=== Begin Enclosure ===

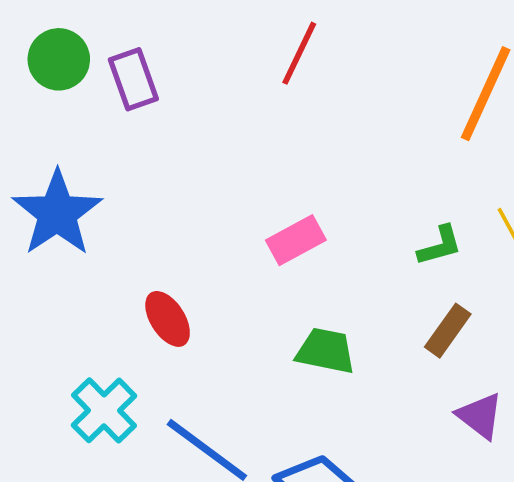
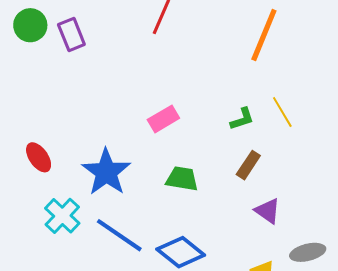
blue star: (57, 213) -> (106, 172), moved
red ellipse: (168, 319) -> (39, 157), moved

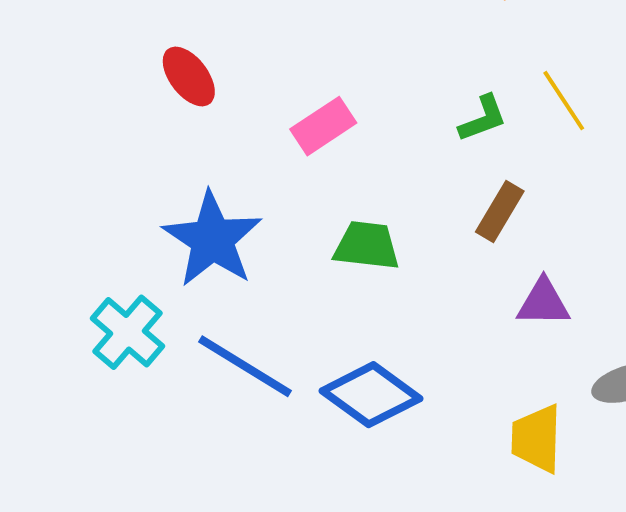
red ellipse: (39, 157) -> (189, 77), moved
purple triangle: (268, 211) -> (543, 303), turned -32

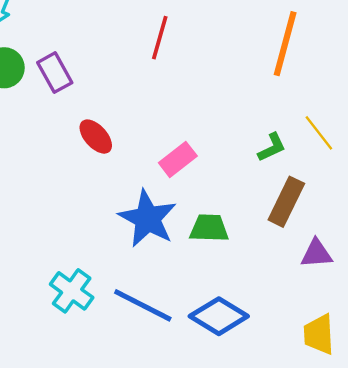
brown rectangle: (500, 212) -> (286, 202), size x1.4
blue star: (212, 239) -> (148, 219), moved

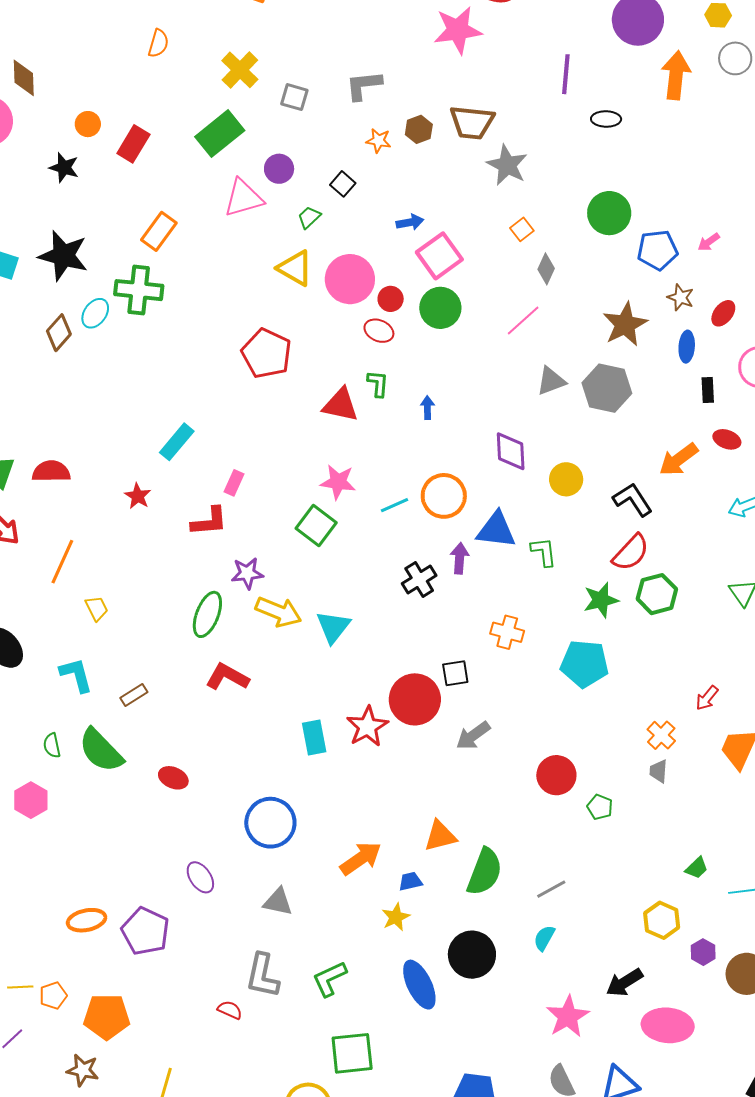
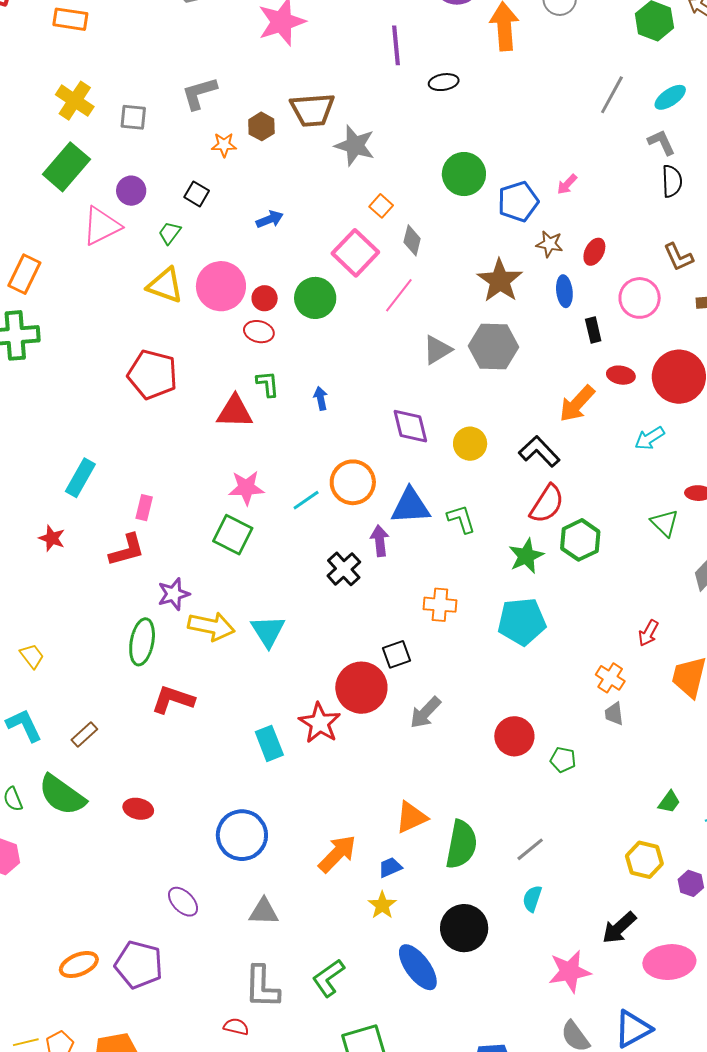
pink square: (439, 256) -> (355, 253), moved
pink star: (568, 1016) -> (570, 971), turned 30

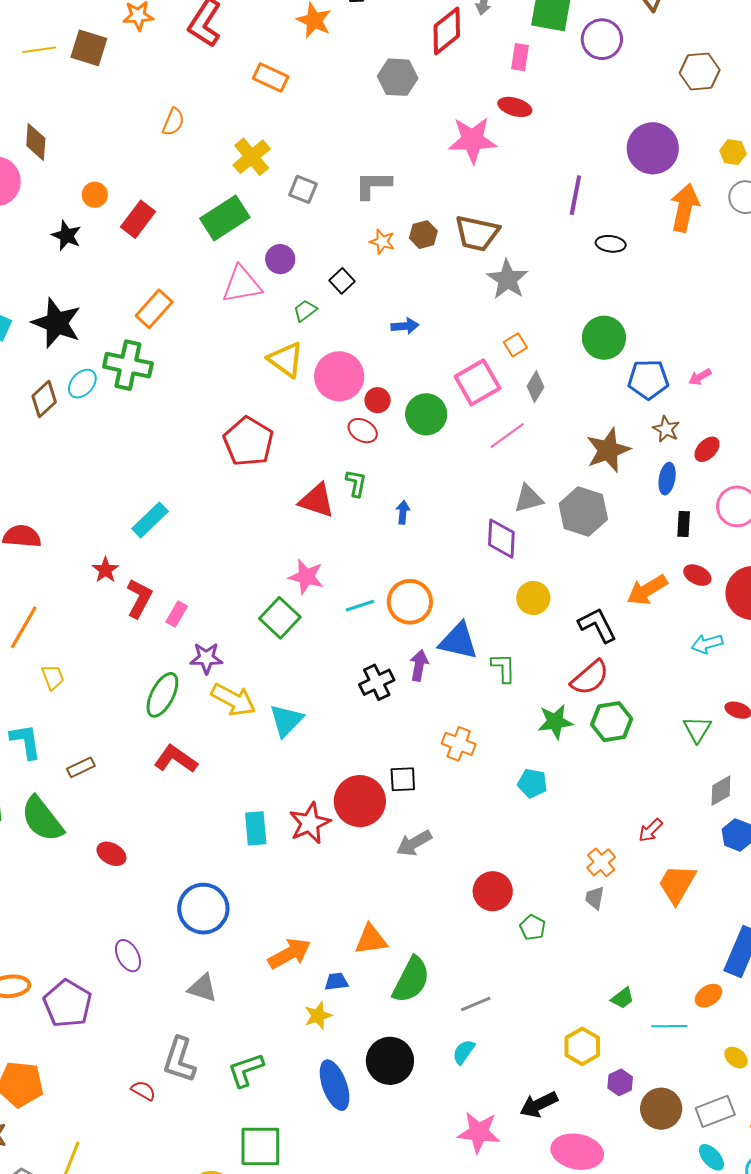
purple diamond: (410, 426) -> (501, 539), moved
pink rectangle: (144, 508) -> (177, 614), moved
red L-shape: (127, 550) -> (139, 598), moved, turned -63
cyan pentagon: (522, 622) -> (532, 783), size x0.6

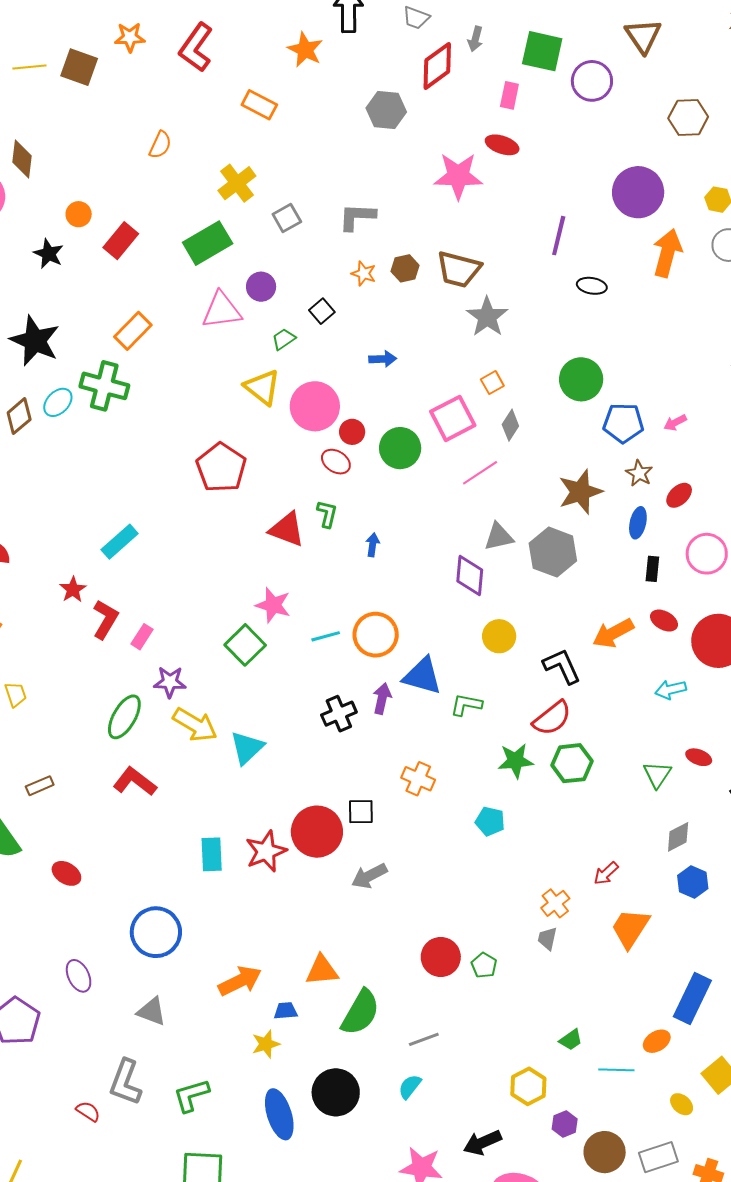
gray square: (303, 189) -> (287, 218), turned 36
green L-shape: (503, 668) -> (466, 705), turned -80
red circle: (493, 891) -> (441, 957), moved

=== End Enclosure ===

* _EXERCISE GOAL_
Report how many lines in the data include the word "turned", and give nothing but the count.

* _SOLUTION FOR THIS TASK_
5